### Your instructions
Reproduce every entry below exactly, minus the pictures.

### Records for this exercise
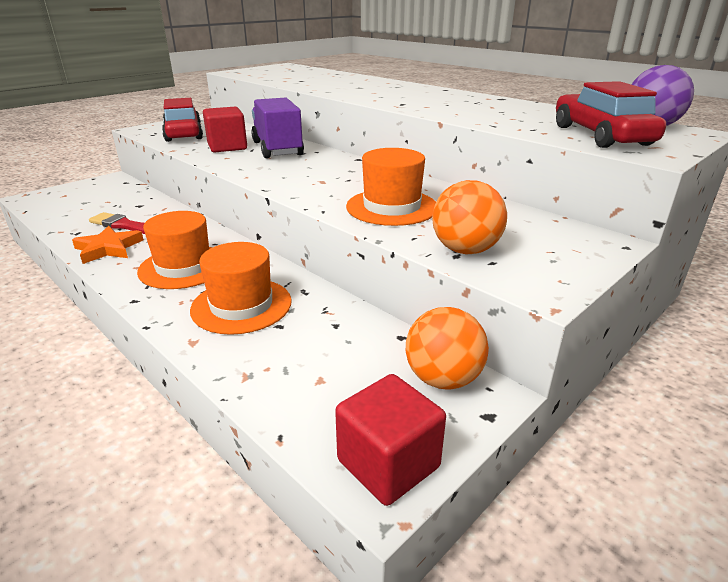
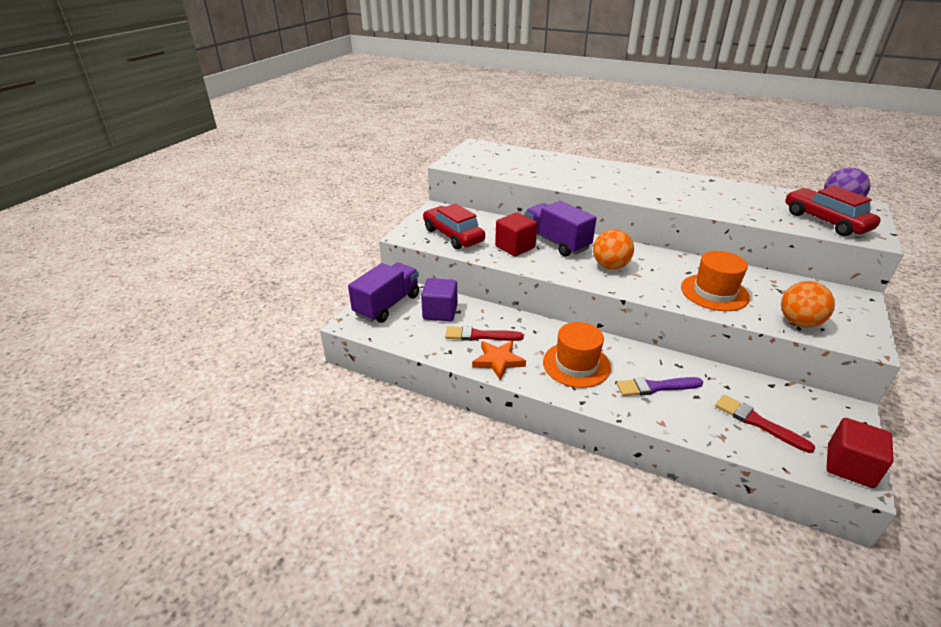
camera: 20 degrees left, 5 degrees up
(84, 191) = (387, 305): none -> purple truck
(121, 203) = (440, 312): none -> purple cube
(241, 305) = (655, 387): orange hat -> purple brush
(320, 372) = (758, 422): none -> red brush
(443, 379) = (822, 407): orange ball -> orange ball (610, 266)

### Task solution
camera: 20 degrees left, 5 degrees up
(84, 191) = (387, 305): none -> purple truck
(121, 203) = (440, 312): none -> purple cube
(241, 305) = (655, 387): orange hat -> purple brush
(320, 372) = (758, 422): none -> red brush
(443, 379) = (822, 407): orange ball -> orange ball (610, 266)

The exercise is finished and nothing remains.